(Description of the task): Using the data below, return word for word every line from the one holding "LIGHT pin OUT: D34 -> D33" down to the one holding "OLED pin SDA: D23 -> D12". Leave pictures out.

(Source information):
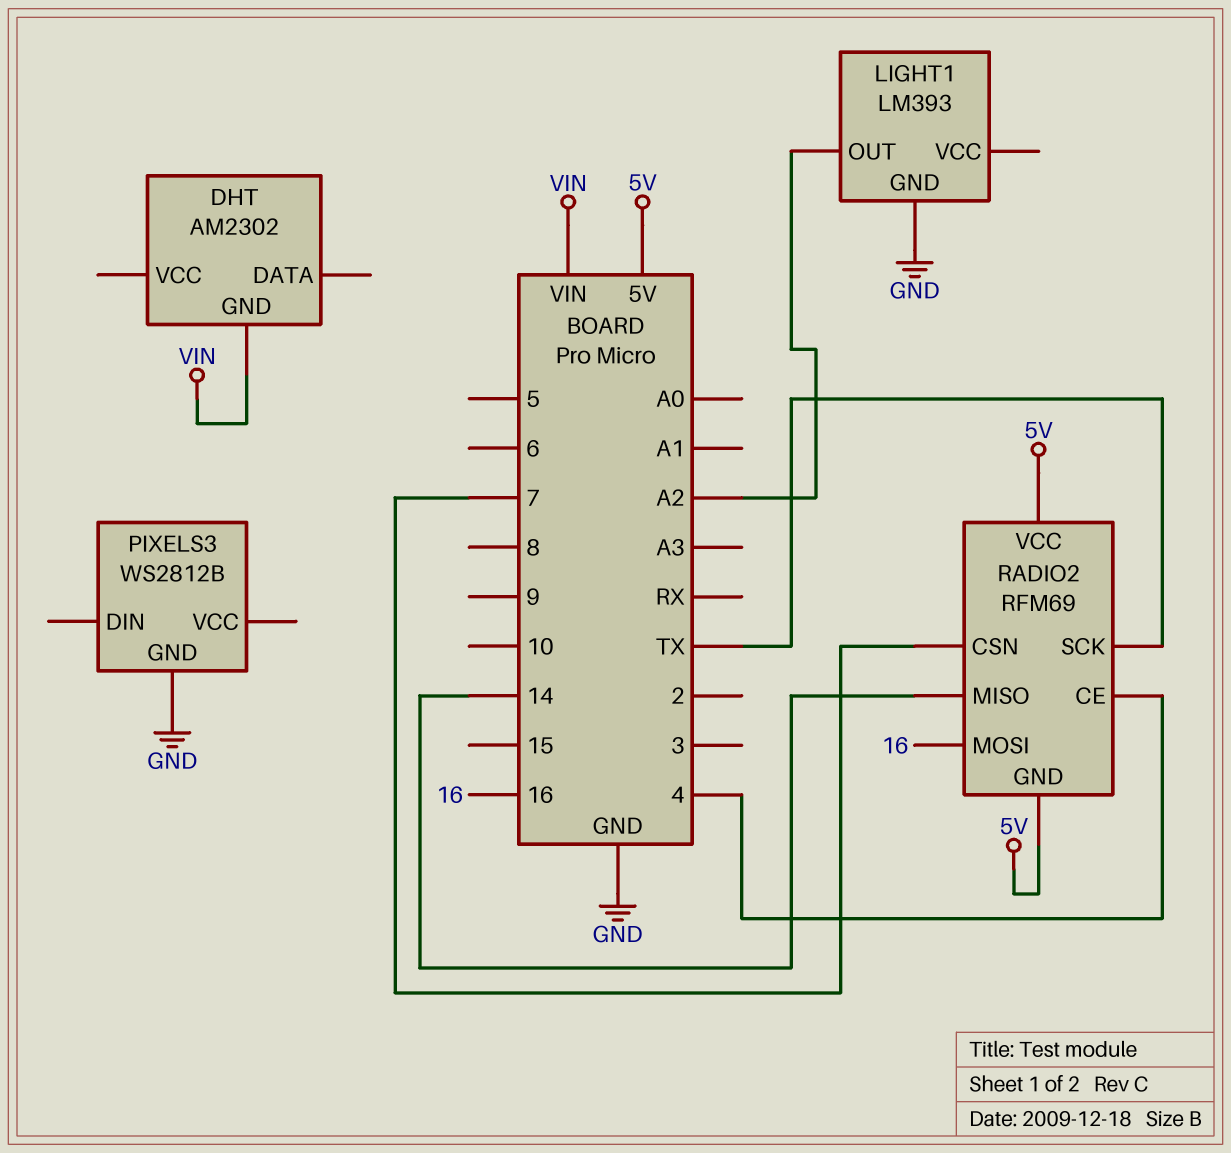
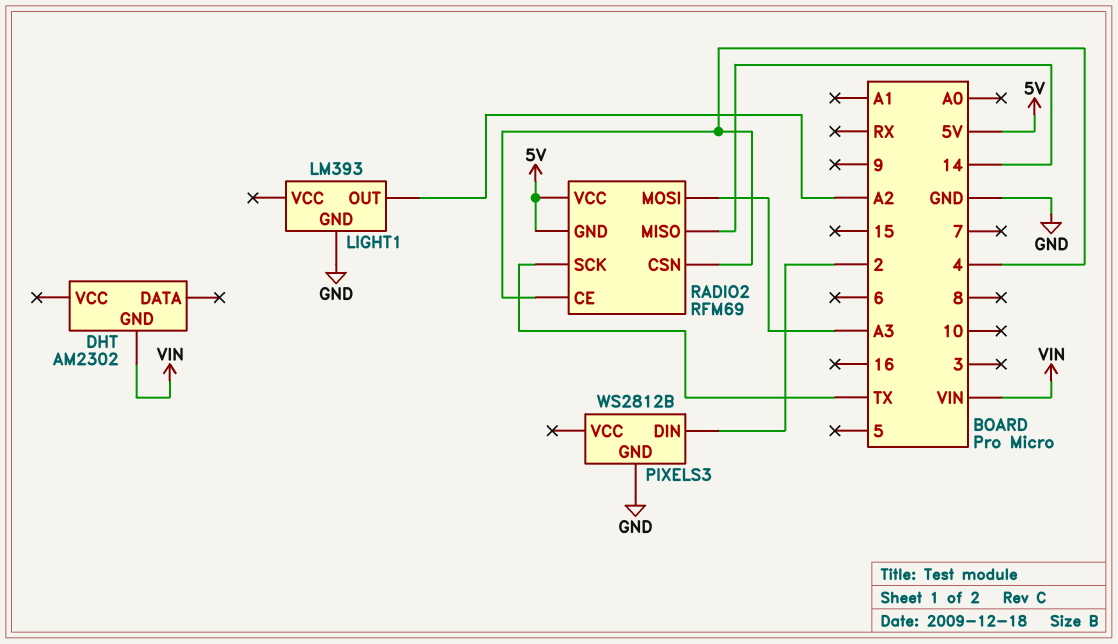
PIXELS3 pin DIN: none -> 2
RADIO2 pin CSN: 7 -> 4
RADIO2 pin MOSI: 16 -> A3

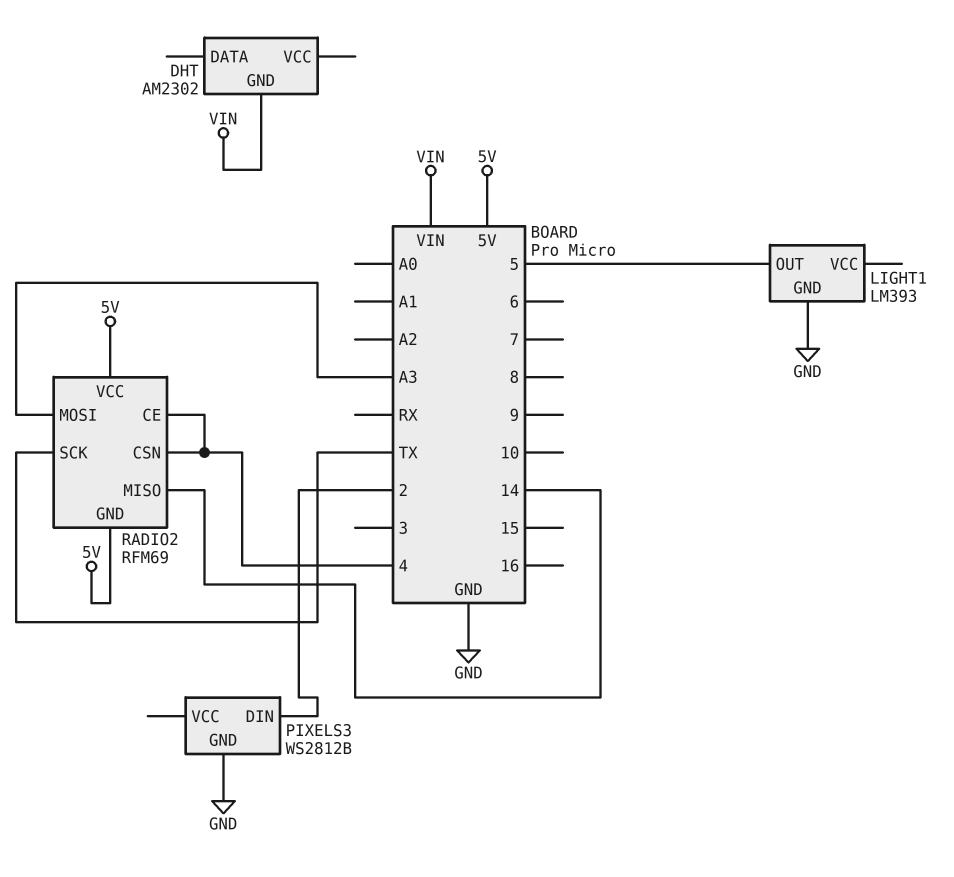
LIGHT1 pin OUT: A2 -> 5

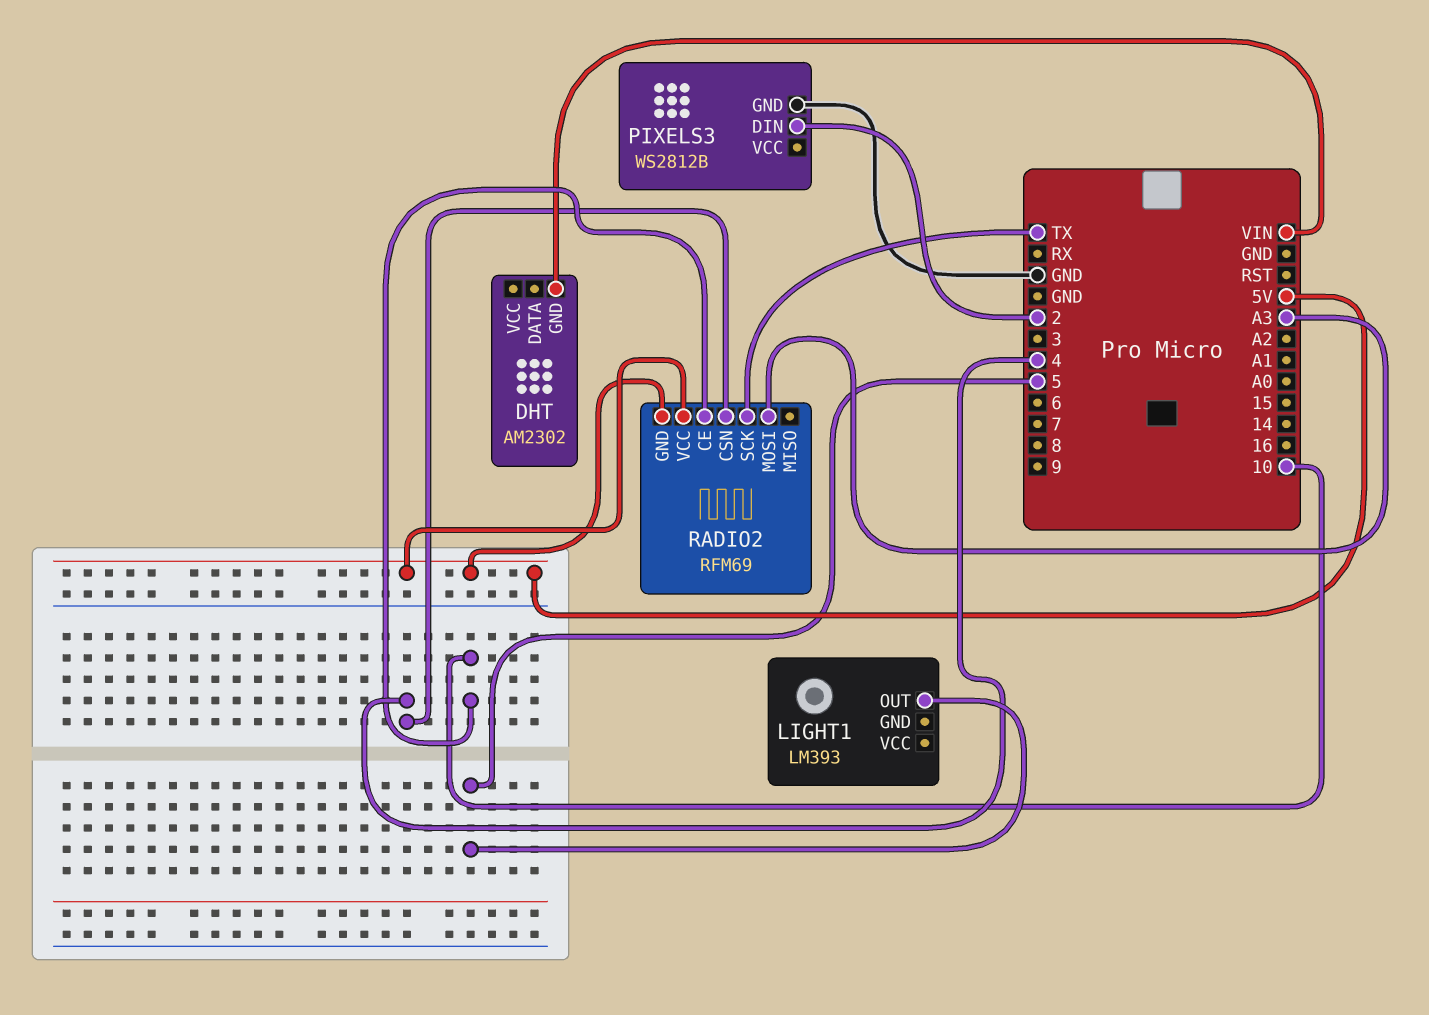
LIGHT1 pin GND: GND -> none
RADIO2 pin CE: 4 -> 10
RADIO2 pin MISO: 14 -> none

...

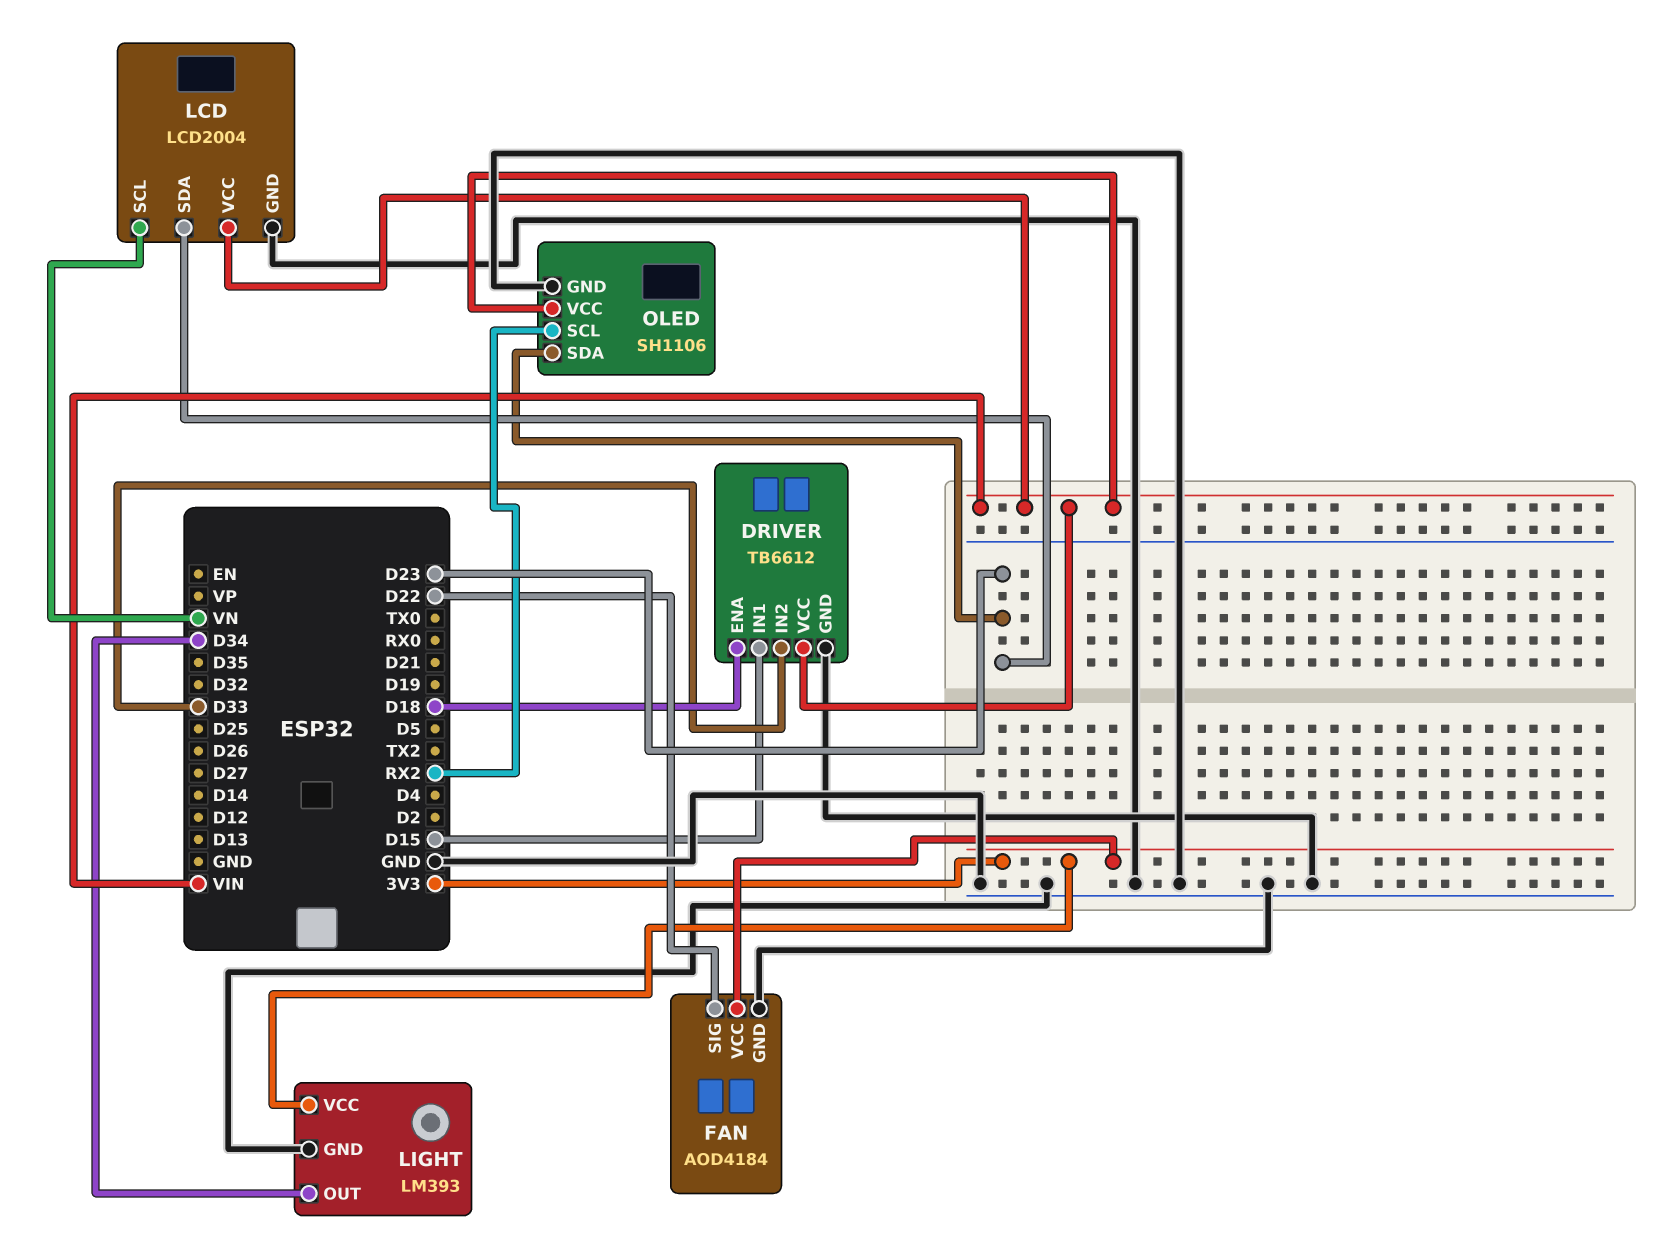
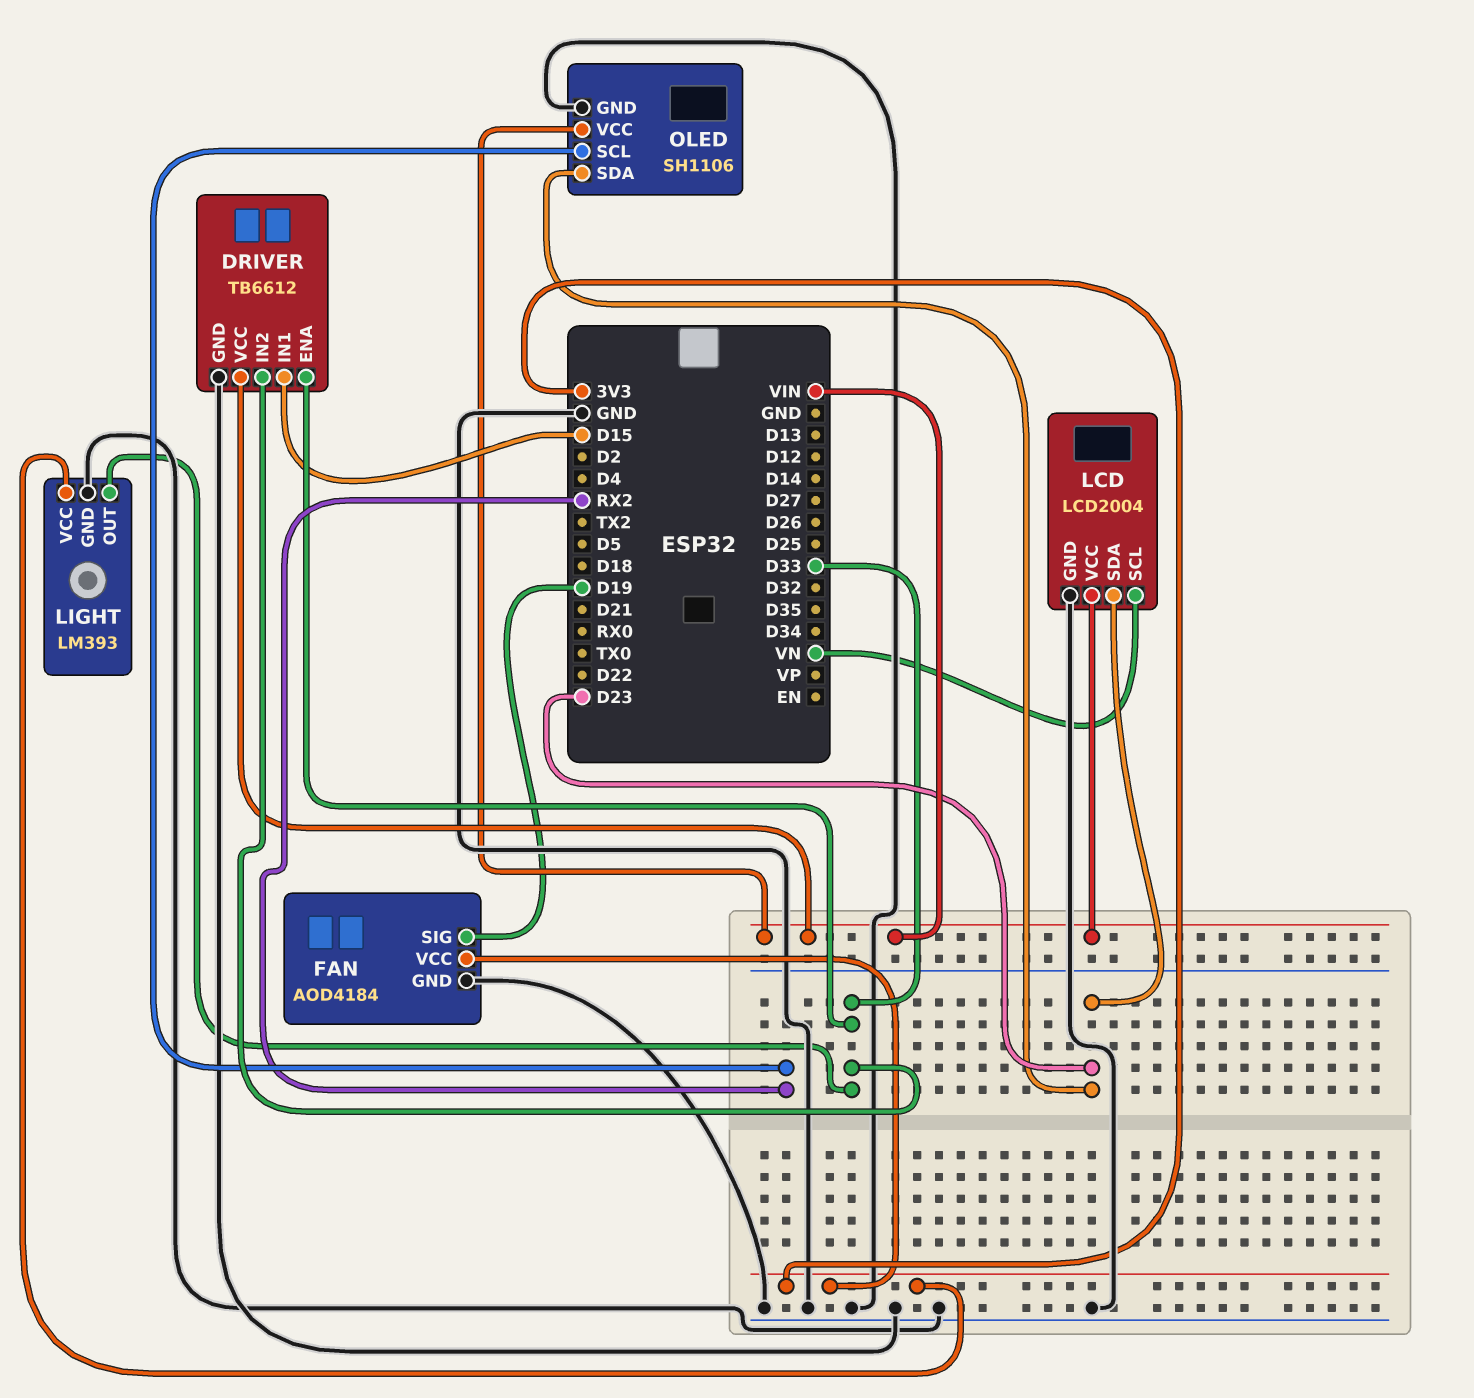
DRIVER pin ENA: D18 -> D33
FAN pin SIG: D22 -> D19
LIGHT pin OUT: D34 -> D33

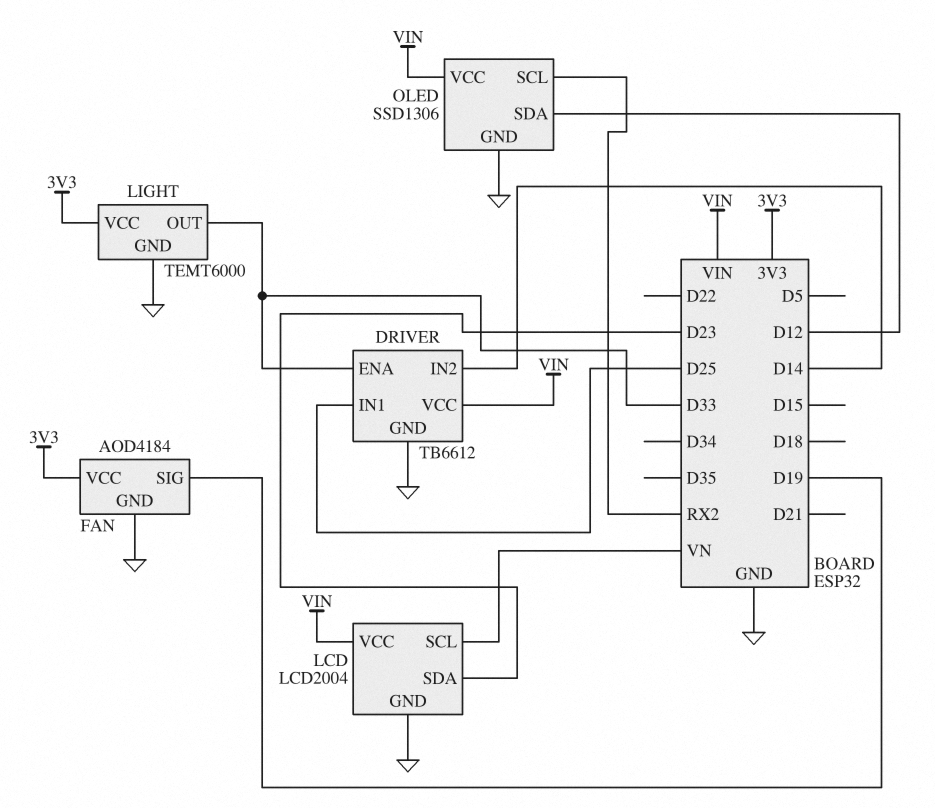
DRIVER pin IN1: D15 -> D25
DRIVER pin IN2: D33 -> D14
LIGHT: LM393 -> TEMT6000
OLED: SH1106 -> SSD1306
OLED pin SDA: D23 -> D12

(Completed task):
LIGHT pin OUT: D34 -> D33

DRIVER pin IN1: D15 -> D25
DRIVER pin IN2: D33 -> D14
LIGHT: LM393 -> TEMT6000
OLED: SH1106 -> SSD1306
OLED pin SDA: D23 -> D12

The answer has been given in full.